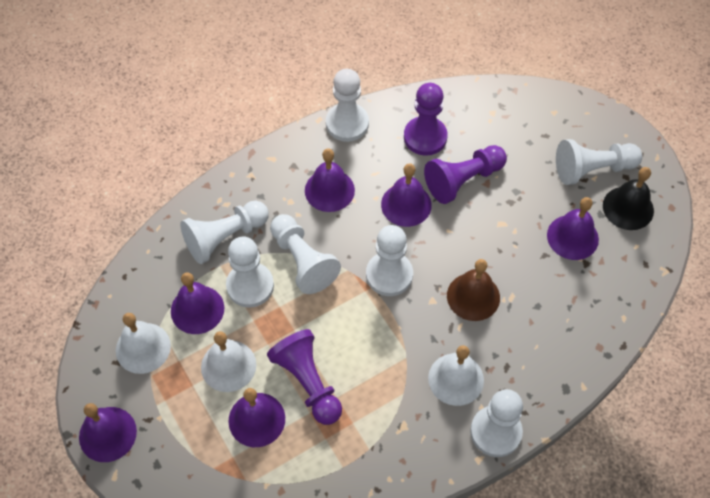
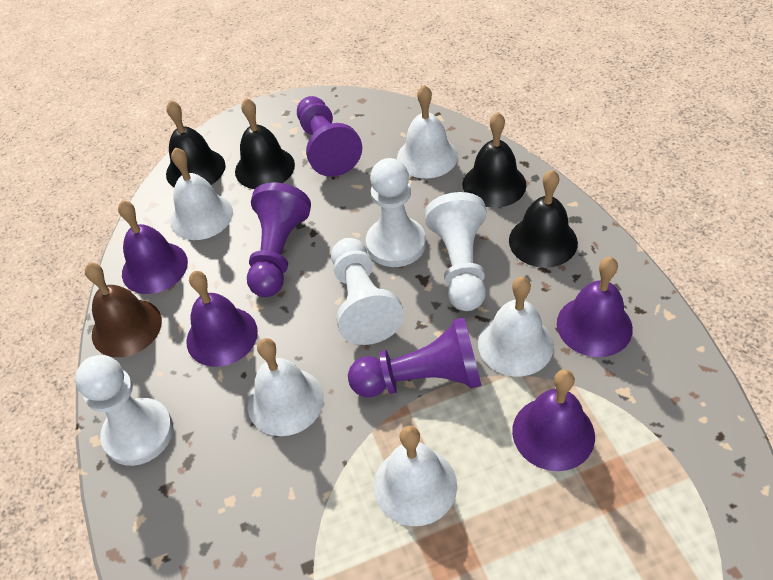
black bell: 1 -> 4
purple bell: 6 -> 4
white bell: 3 -> 5
white pawn: 7 -> 4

Work item - Select and copy each line from the data that includes the word "bell".

Your response -
black bell: 1 -> 4
purple bell: 6 -> 4
white bell: 3 -> 5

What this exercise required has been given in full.